Scene image comparisons:
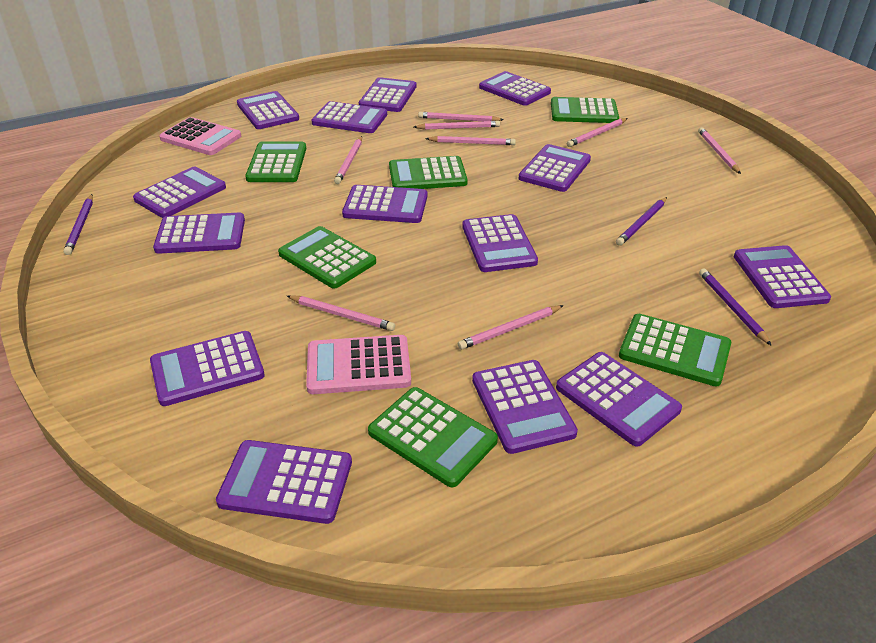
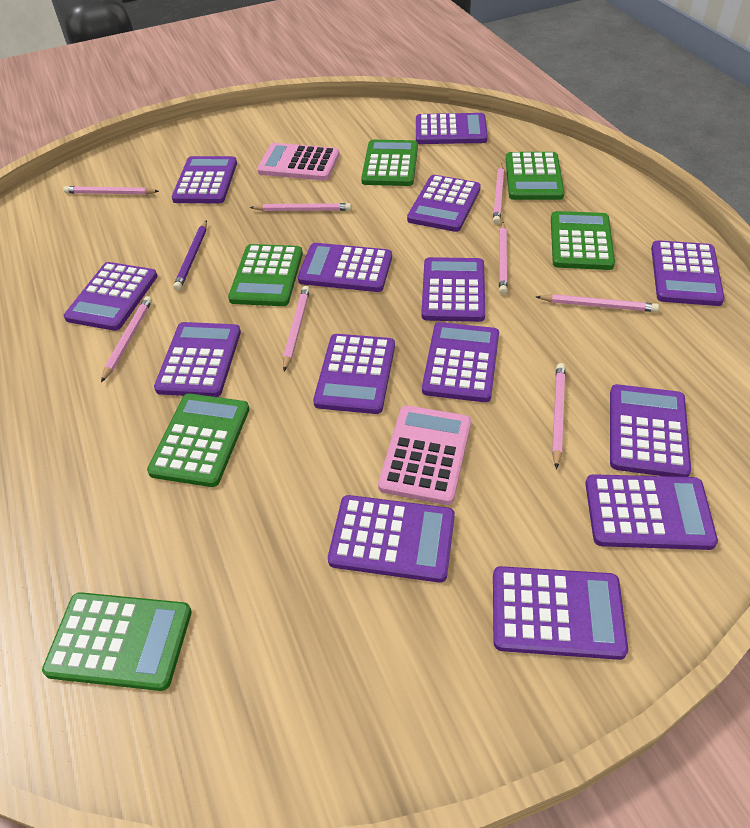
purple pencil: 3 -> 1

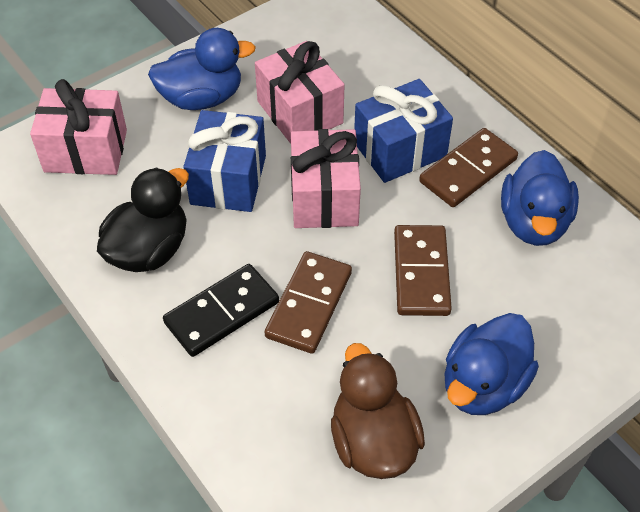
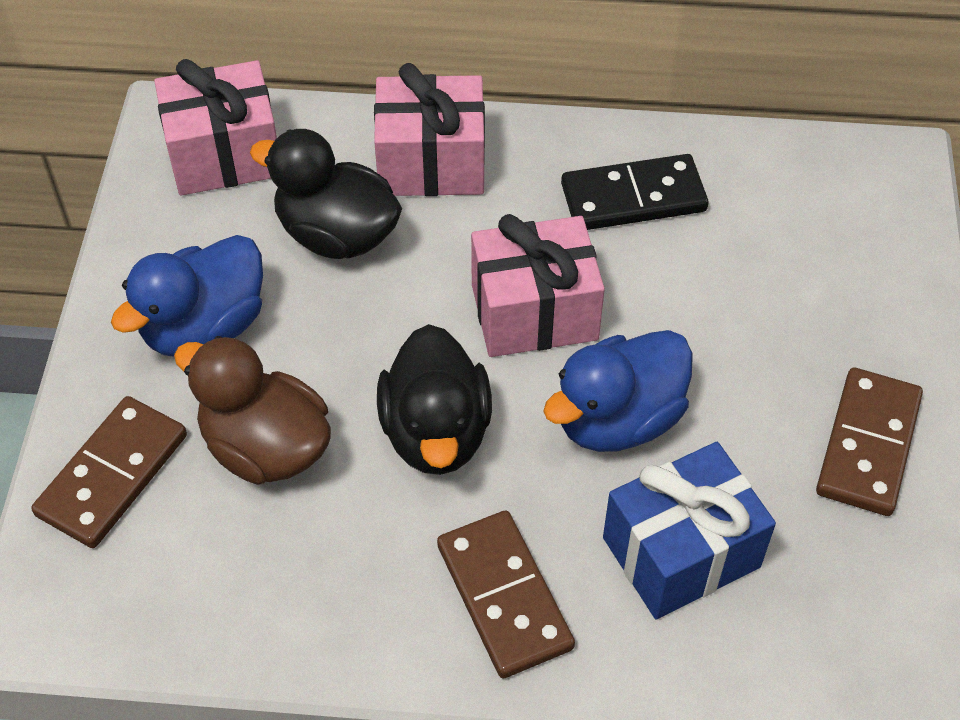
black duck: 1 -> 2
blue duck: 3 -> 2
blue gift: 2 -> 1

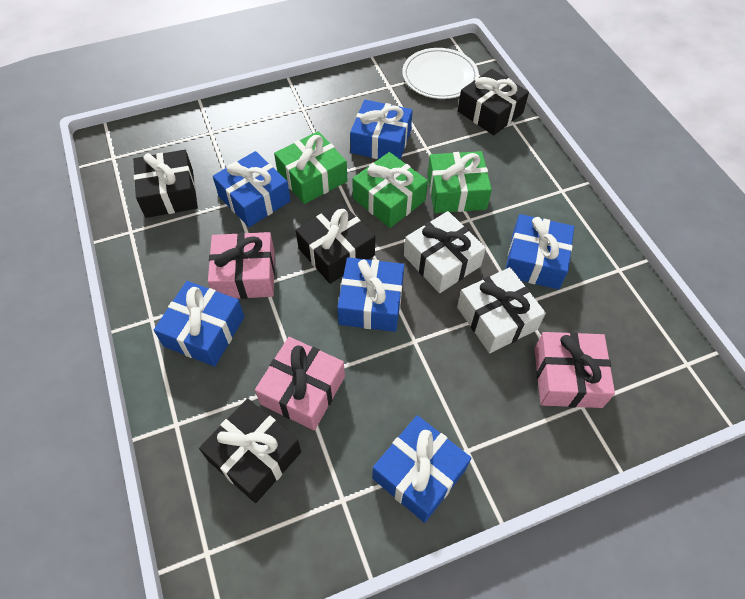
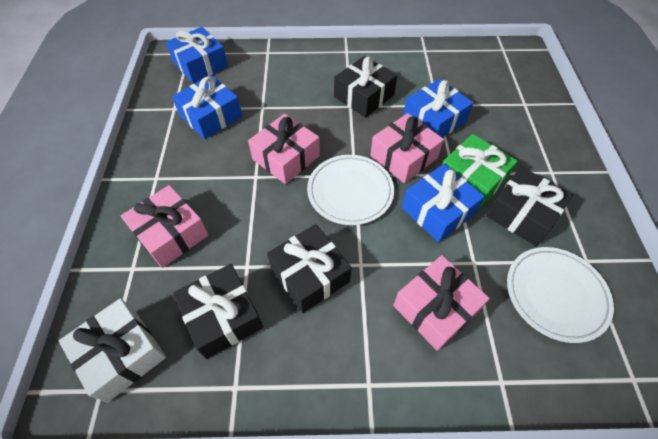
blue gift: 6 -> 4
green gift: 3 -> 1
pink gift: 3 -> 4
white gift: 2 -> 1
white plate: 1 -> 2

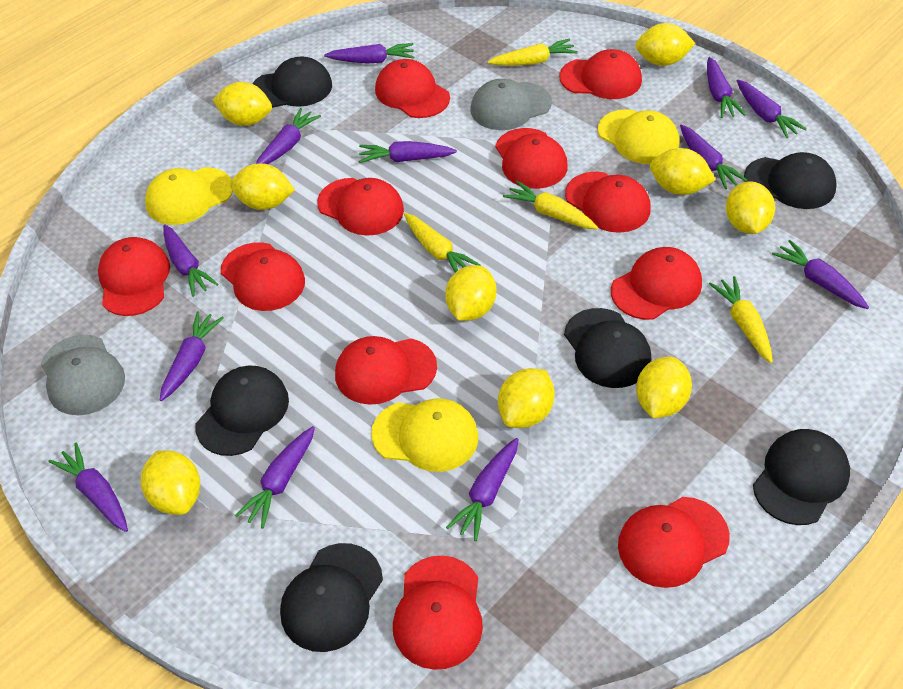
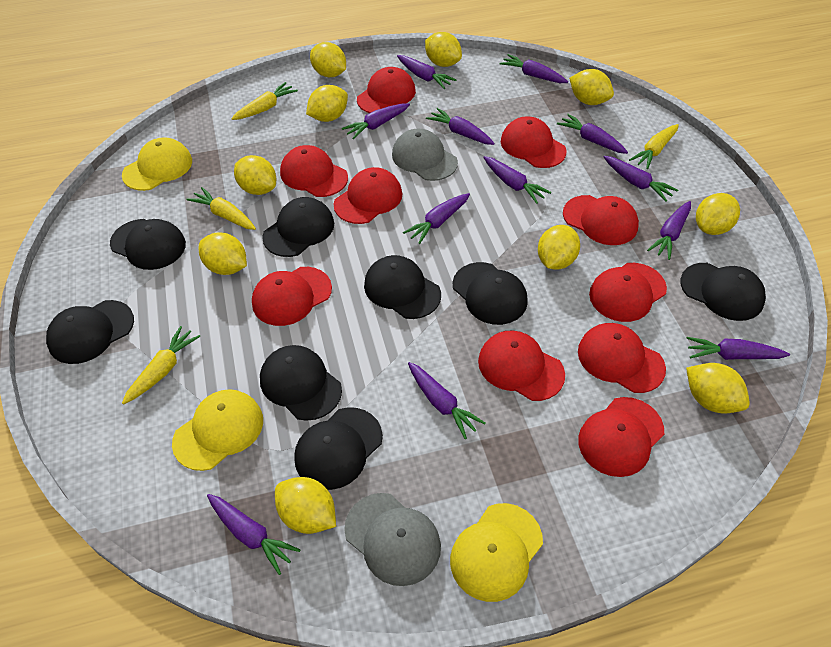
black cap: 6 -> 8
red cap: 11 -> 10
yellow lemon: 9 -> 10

--

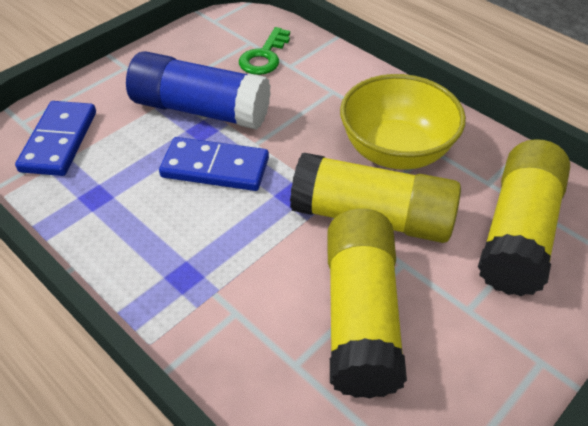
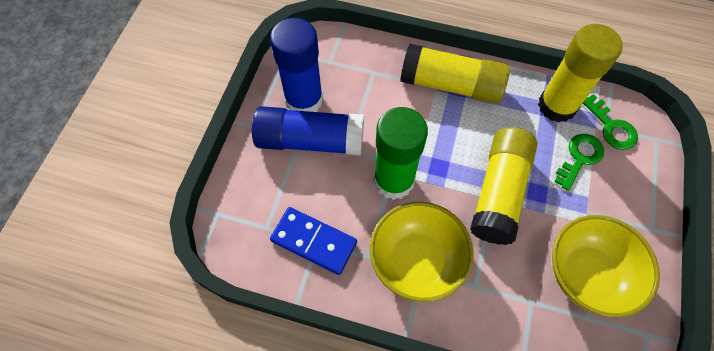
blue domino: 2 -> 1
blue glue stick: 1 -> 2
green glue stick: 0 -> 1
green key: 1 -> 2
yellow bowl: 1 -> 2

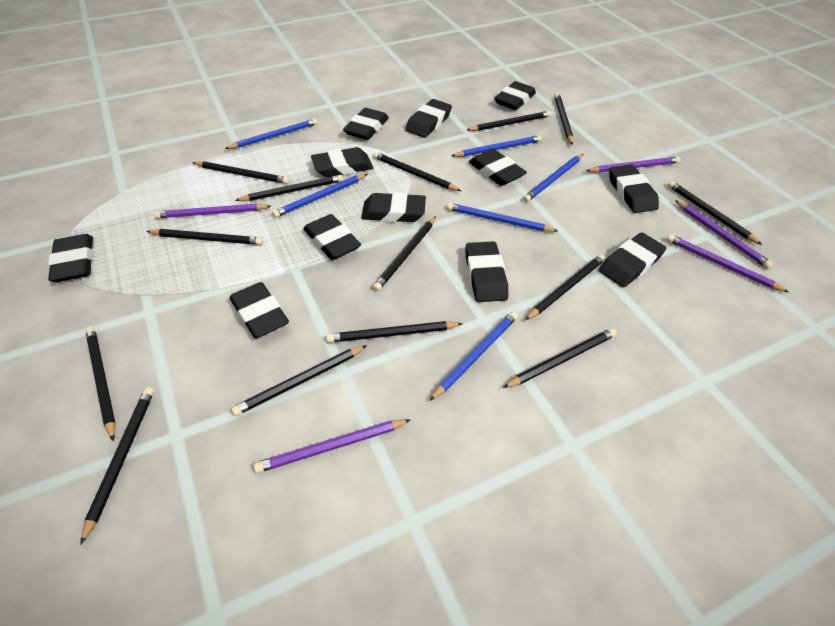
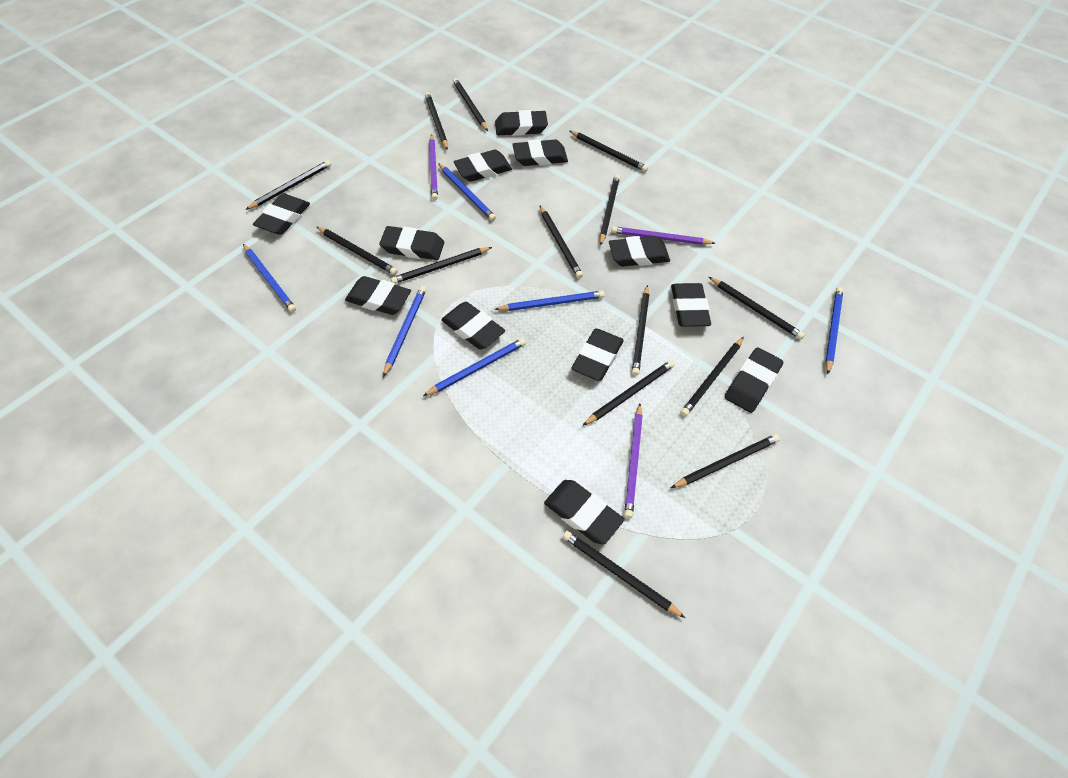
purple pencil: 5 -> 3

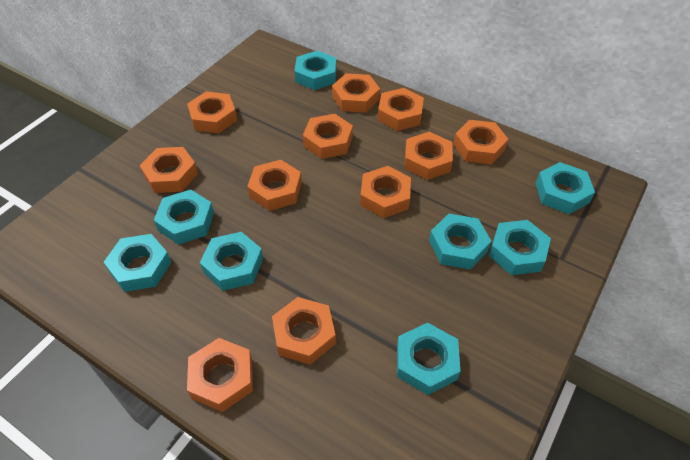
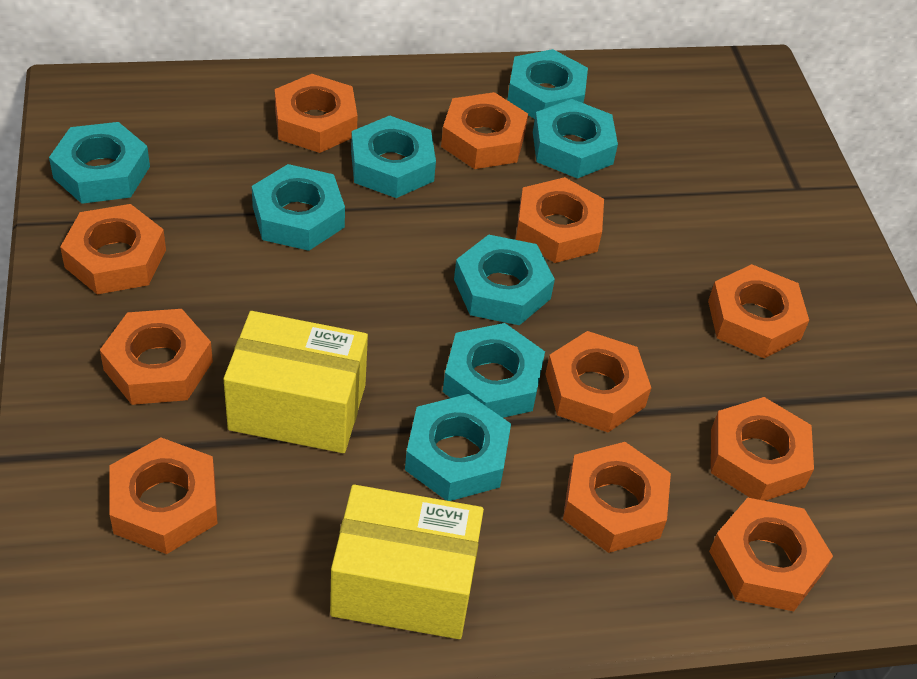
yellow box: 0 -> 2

Problem statement: Above are records with pictures. Reproduce exactly only the lines from the line with "blue gift: 6 -> 4" through the line with "yellow lemon: 9 -> 10", both ends included, and leave the pictures out.

Written solution:
blue gift: 6 -> 4
green gift: 3 -> 1
pink gift: 3 -> 4
white gift: 2 -> 1
white plate: 1 -> 2

black cap: 6 -> 8
red cap: 11 -> 10
yellow lemon: 9 -> 10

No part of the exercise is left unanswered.